## Prompt
Give back exactly the stretch of data below from the line holding "camera: 50 degrees right, 0 degrees up" through the line holding "BlackRuler (1st from left)", both ends included, and leave the remaining lines out.

START Records supplied

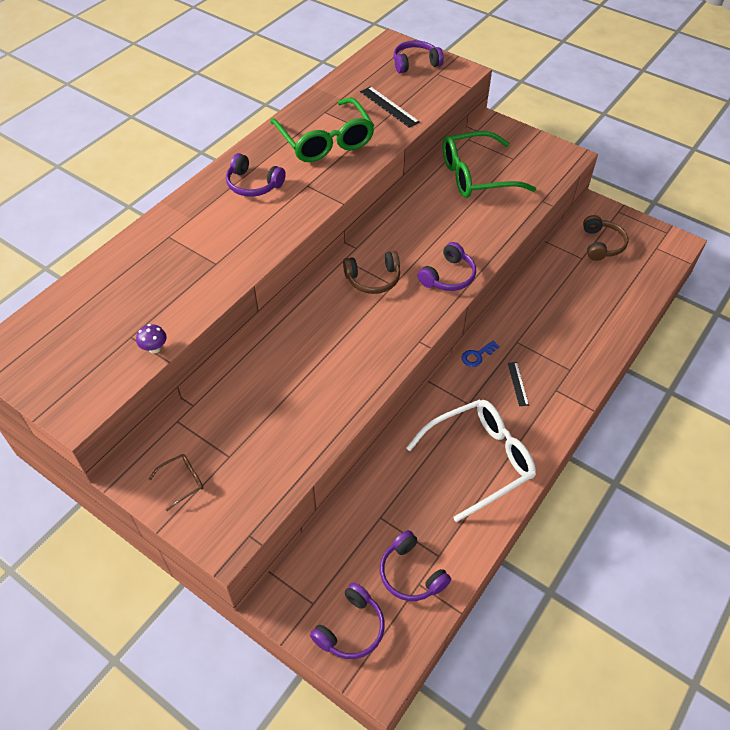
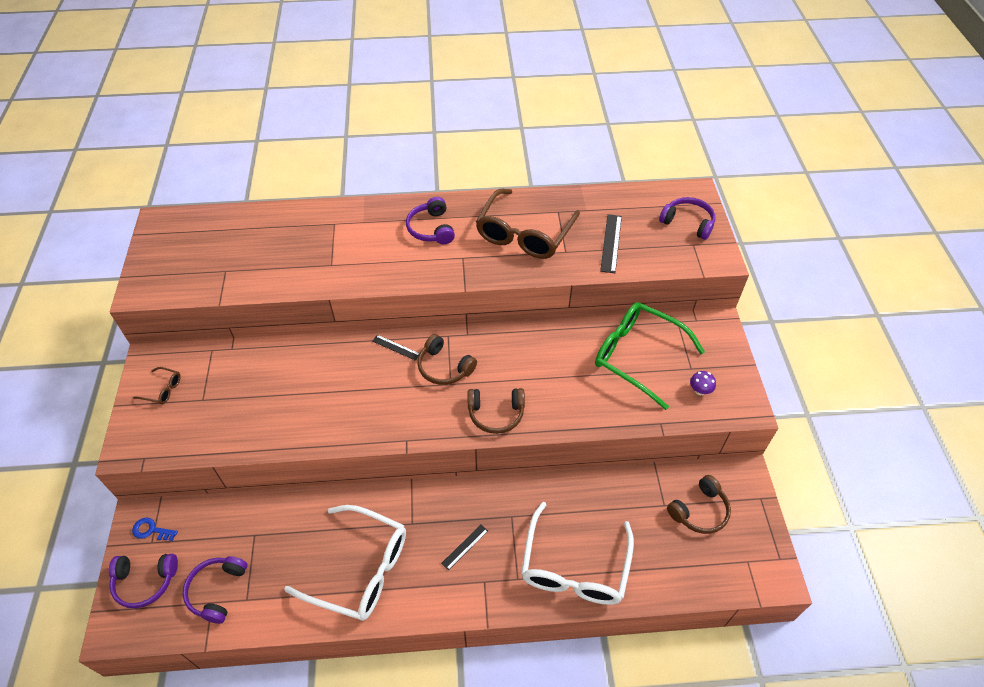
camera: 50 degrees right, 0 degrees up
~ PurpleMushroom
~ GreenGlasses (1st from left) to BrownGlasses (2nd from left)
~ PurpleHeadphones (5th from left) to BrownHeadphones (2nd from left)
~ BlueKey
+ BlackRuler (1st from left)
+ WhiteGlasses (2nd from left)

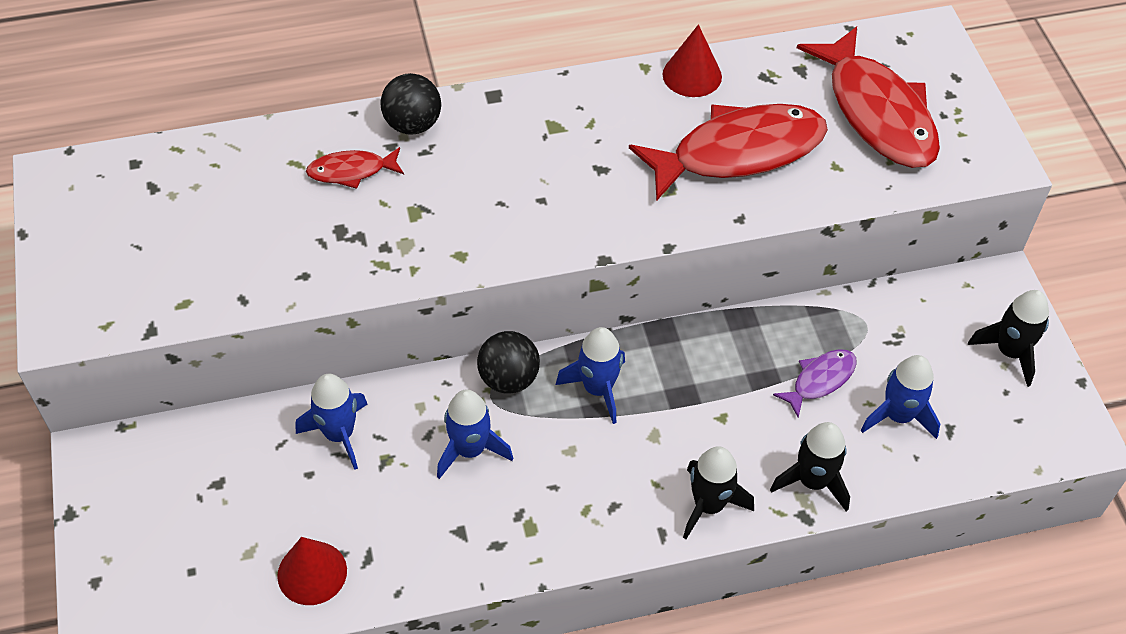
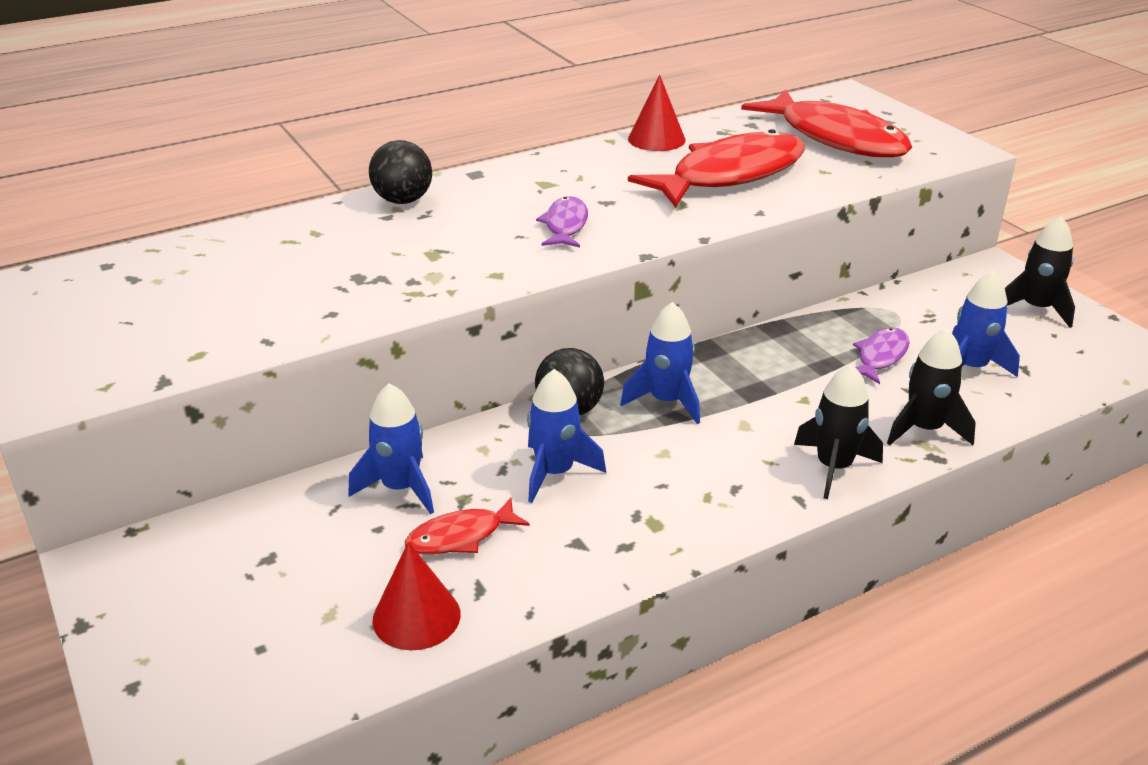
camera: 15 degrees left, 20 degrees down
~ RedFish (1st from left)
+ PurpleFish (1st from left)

END Records supplied
START Records supplied

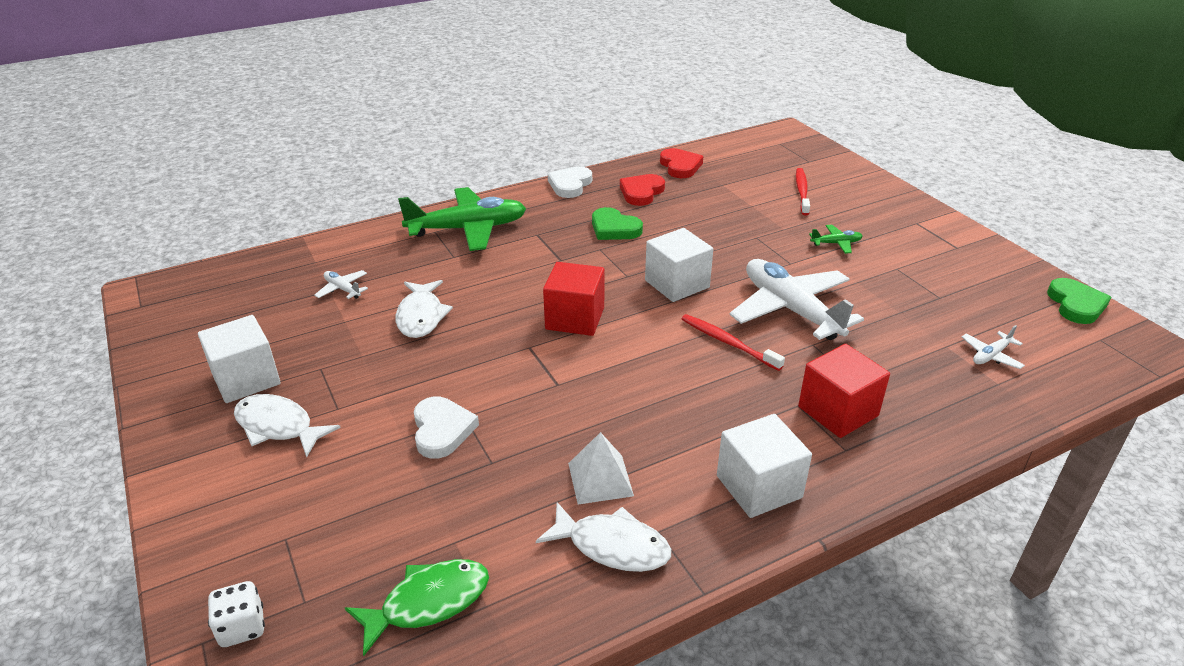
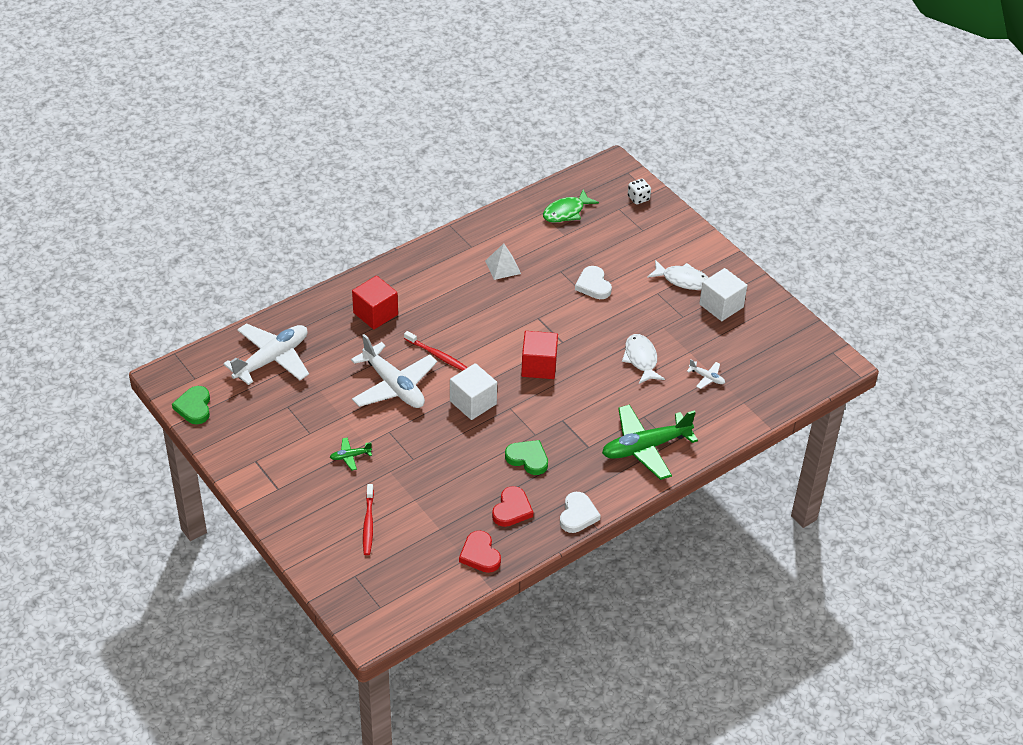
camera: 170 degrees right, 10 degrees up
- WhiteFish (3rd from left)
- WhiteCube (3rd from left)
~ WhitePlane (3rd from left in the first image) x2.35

END Records supplied

## Result below
camera: 50 degrees right, 0 degrees up
~ PurpleMushroom
~ GreenGlasses (1st from left) to BrownGlasses (2nd from left)
~ PurpleHeadphones (5th from left) to BrownHeadphones (2nd from left)
~ BlueKey
+ BlackRuler (1st from left)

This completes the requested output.